╭─ Material for the task

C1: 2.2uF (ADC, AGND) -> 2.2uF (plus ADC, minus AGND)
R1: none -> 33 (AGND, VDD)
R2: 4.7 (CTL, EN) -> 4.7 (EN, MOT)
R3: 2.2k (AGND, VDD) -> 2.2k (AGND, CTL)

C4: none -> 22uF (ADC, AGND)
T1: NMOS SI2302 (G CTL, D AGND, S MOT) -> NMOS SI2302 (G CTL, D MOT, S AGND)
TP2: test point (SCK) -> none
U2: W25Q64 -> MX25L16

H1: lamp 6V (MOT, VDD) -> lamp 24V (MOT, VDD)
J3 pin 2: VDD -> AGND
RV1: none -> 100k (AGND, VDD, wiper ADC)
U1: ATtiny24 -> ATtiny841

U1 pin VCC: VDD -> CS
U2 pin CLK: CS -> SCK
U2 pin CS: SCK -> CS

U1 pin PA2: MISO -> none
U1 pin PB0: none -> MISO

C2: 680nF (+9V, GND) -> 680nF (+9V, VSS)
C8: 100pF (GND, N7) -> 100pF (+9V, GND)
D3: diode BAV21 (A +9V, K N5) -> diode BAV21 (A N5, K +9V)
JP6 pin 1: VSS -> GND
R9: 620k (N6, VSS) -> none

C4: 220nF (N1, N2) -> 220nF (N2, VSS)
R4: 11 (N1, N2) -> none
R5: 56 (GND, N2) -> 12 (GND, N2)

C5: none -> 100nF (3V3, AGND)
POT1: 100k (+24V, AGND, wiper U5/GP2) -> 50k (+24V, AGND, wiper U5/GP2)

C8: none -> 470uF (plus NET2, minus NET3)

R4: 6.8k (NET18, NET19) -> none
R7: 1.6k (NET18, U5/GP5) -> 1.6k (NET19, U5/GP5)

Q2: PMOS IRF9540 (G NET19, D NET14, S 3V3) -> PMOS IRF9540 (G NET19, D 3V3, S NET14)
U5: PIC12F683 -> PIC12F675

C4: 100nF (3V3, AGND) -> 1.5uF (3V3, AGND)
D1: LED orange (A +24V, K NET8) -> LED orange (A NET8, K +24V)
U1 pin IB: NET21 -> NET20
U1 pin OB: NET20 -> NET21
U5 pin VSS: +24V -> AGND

╰─

## Try it
Take the line that contains "U1: ATtiny24 -> ATtiny841" and every line after it in the material above. Set those lines down exactly and nothing more.

## Result for this task
U1: ATtiny24 -> ATtiny841

U1 pin VCC: VDD -> CS
U2 pin CLK: CS -> SCK
U2 pin CS: SCK -> CS

U1 pin PA2: MISO -> none
U1 pin PB0: none -> MISO

C2: 680nF (+9V, GND) -> 680nF (+9V, VSS)
C8: 100pF (GND, N7) -> 100pF (+9V, GND)
D3: diode BAV21 (A +9V, K N5) -> diode BAV21 (A N5, K +9V)
JP6 pin 1: VSS -> GND
R9: 620k (N6, VSS) -> none

C4: 220nF (N1, N2) -> 220nF (N2, VSS)
R4: 11 (N1, N2) -> none
R5: 56 (GND, N2) -> 12 (GND, N2)

C5: none -> 100nF (3V3, AGND)
POT1: 100k (+24V, AGND, wiper U5/GP2) -> 50k (+24V, AGND, wiper U5/GP2)

C8: none -> 470uF (plus NET2, minus NET3)

R4: 6.8k (NET18, NET19) -> none
R7: 1.6k (NET18, U5/GP5) -> 1.6k (NET19, U5/GP5)

Q2: PMOS IRF9540 (G NET19, D NET14, S 3V3) -> PMOS IRF9540 (G NET19, D 3V3, S NET14)
U5: PIC12F683 -> PIC12F675

C4: 100nF (3V3, AGND) -> 1.5uF (3V3, AGND)
D1: LED orange (A +24V, K NET8) -> LED orange (A NET8, K +24V)
U1 pin IB: NET21 -> NET20
U1 pin OB: NET20 -> NET21
U5 pin VSS: +24V -> AGND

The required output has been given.